Edit difference data:
>>
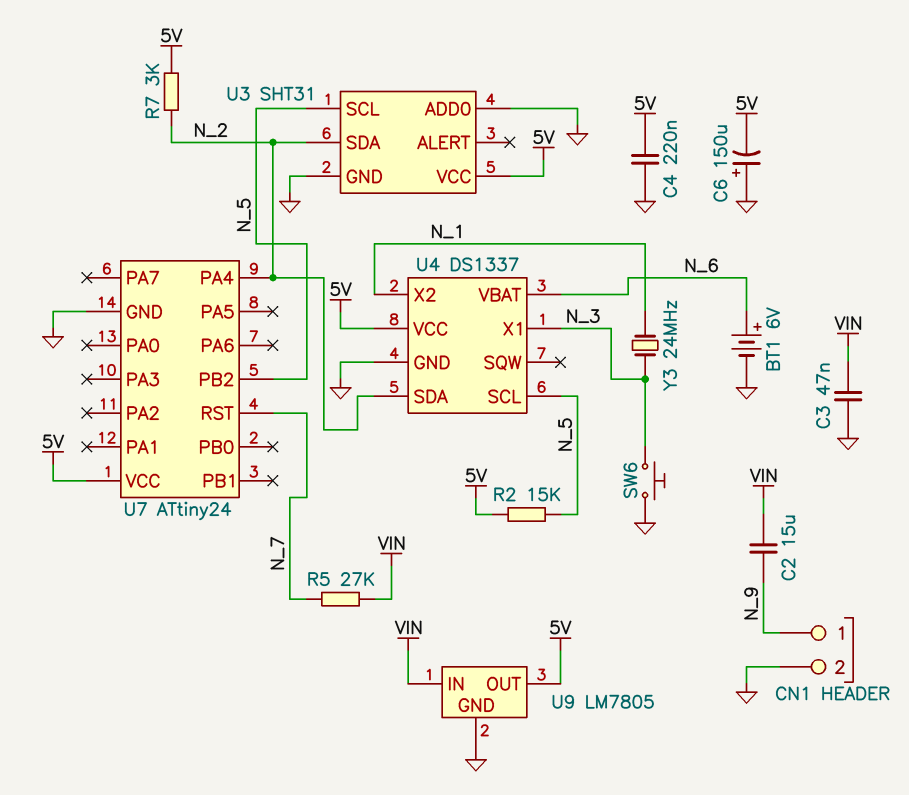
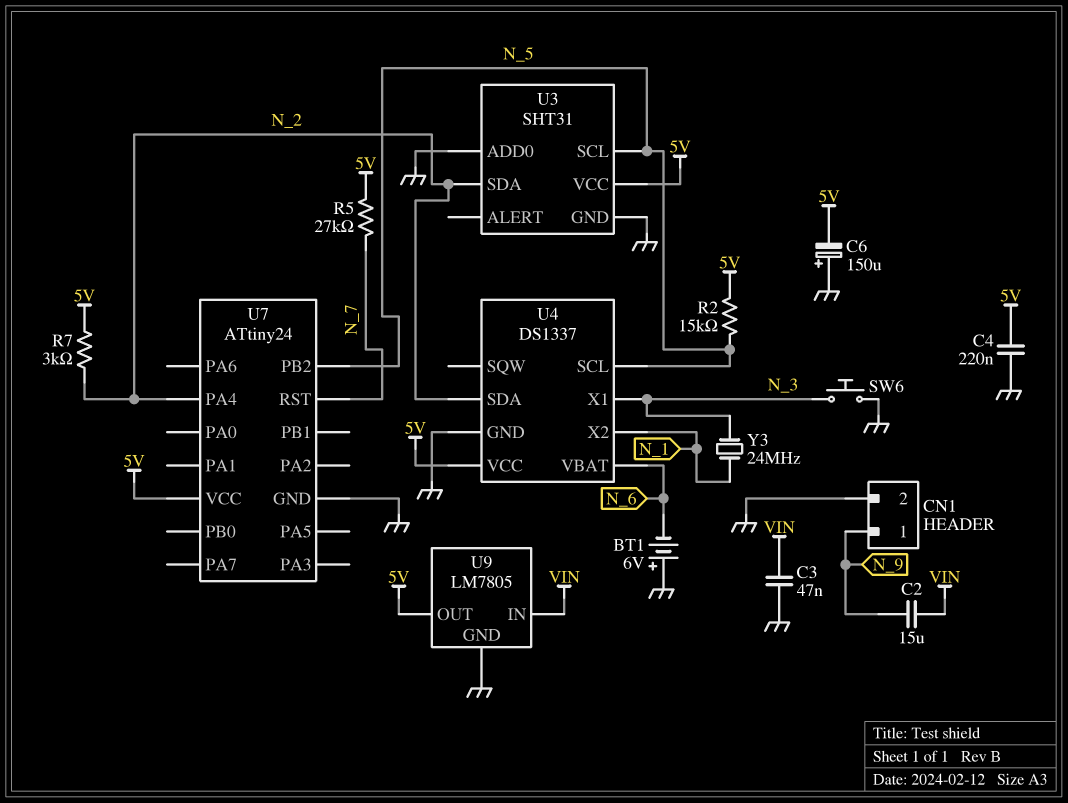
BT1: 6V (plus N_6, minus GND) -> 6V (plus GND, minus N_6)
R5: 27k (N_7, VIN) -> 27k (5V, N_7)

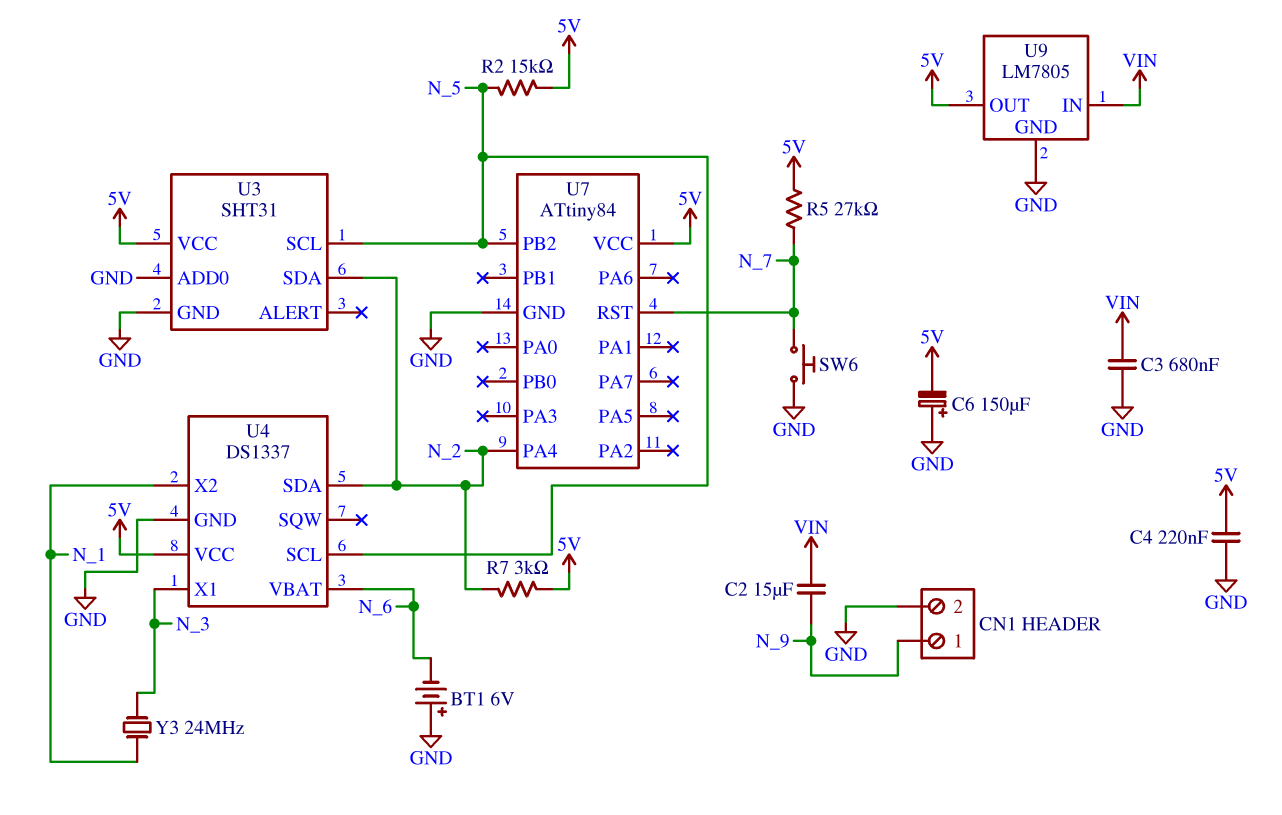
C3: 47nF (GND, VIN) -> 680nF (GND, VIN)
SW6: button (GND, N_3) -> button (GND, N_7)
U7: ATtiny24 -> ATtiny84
<<
>>
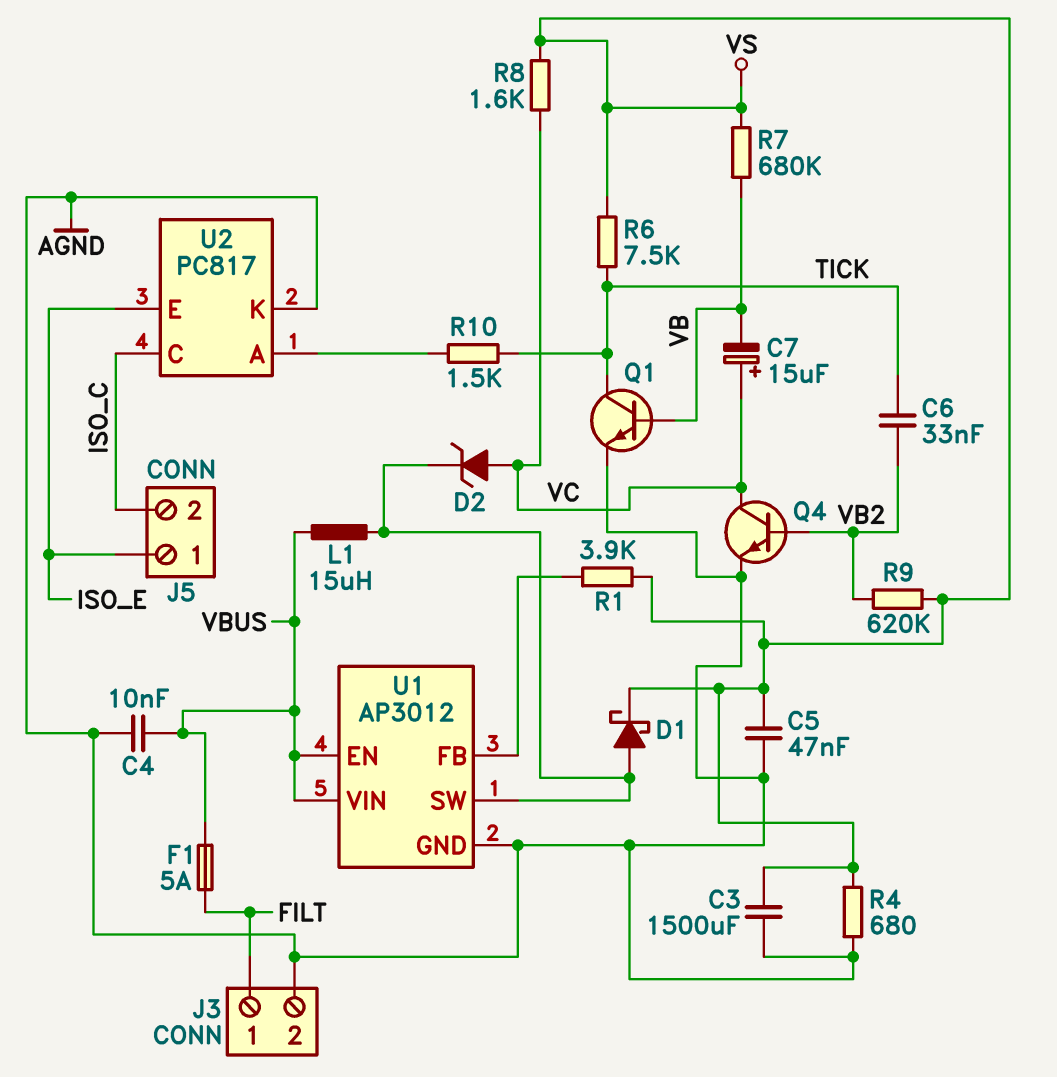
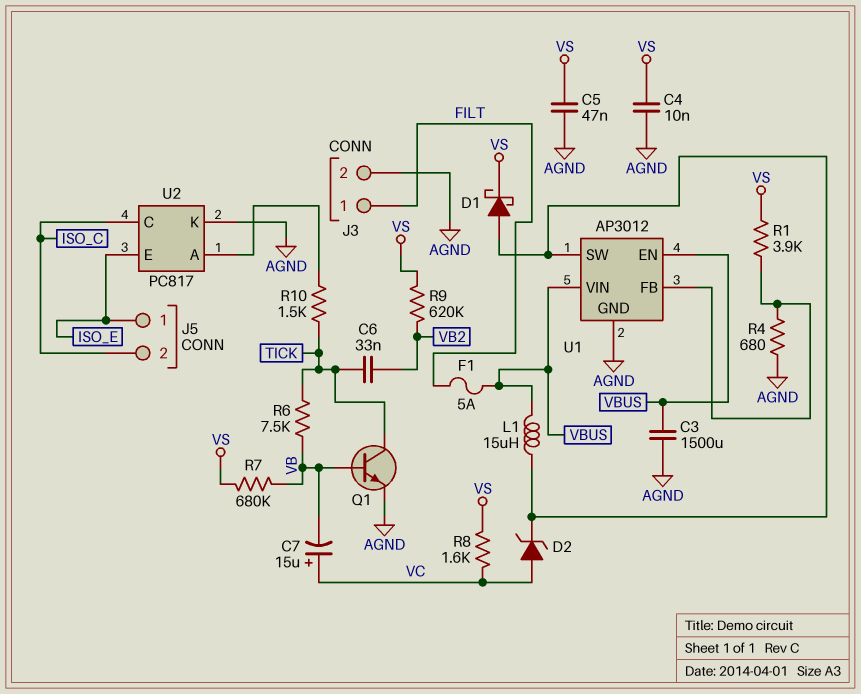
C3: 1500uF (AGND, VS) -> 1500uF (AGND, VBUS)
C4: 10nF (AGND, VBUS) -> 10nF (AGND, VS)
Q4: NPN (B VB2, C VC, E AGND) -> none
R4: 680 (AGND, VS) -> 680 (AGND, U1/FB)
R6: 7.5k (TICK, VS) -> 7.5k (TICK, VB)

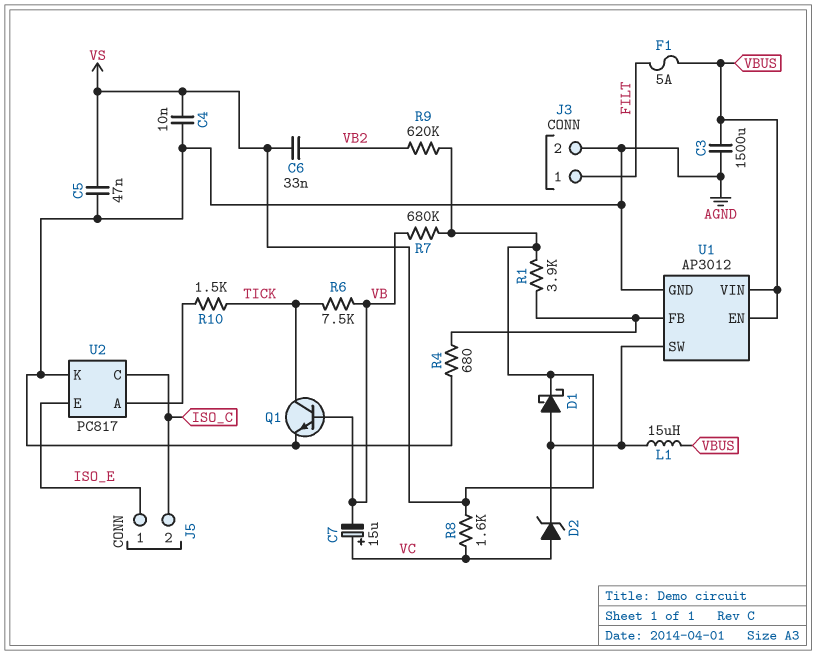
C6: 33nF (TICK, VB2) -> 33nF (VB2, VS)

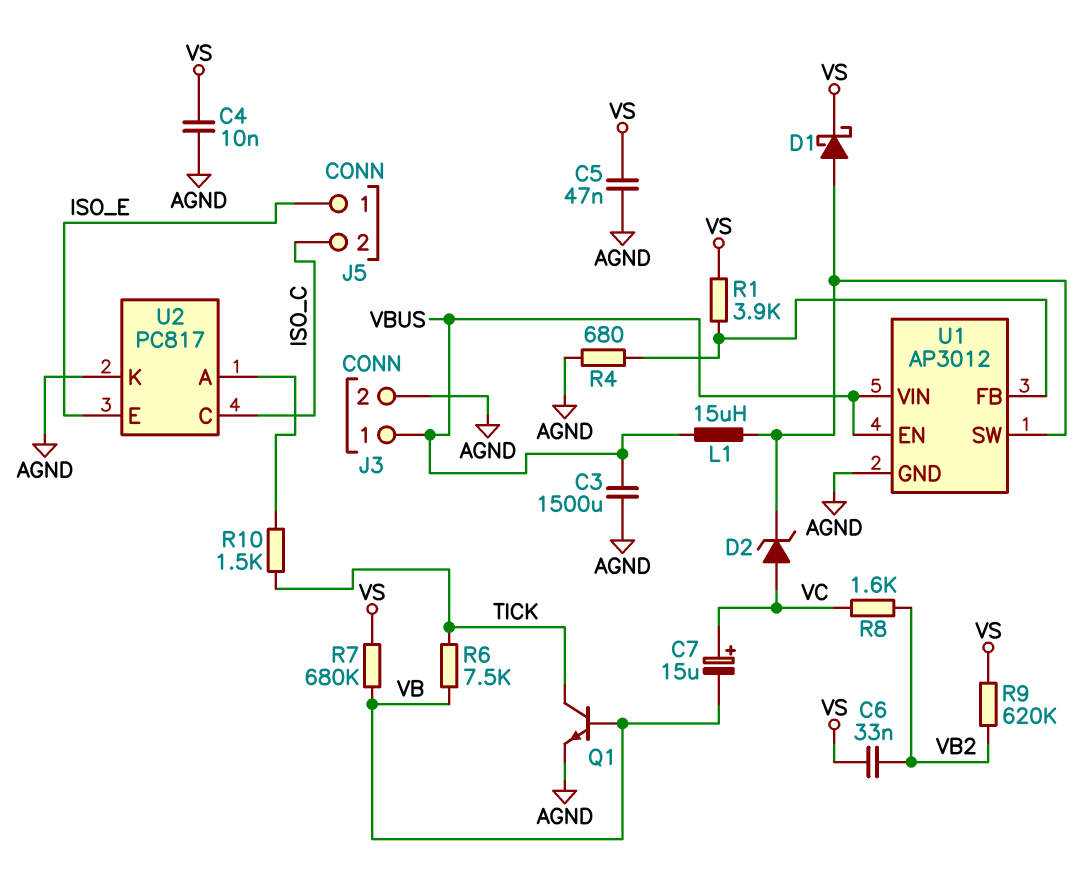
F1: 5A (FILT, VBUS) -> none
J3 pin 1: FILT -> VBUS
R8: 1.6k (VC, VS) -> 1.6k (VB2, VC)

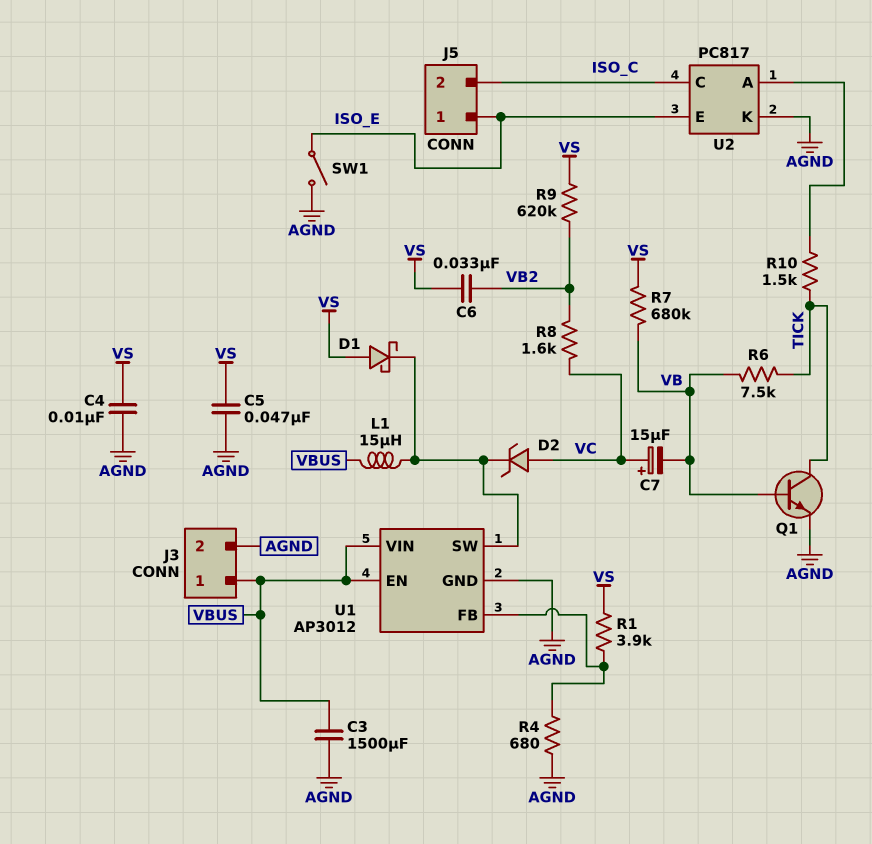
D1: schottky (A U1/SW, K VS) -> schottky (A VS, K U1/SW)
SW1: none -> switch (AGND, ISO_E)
<<
_DESCRIPTION OF THE TASK_.
What lines above run from the one with "BT1: 6V (plus" to the one with "U7: ATtiny24 -> ATtiny84"? Give them again exactly, ends included, and leave the pictures out.

_TASK OUTPUT_.
BT1: 6V (plus N_6, minus GND) -> 6V (plus GND, minus N_6)
R5: 27k (N_7, VIN) -> 27k (5V, N_7)

C3: 47nF (GND, VIN) -> 680nF (GND, VIN)
SW6: button (GND, N_3) -> button (GND, N_7)
U7: ATtiny24 -> ATtiny84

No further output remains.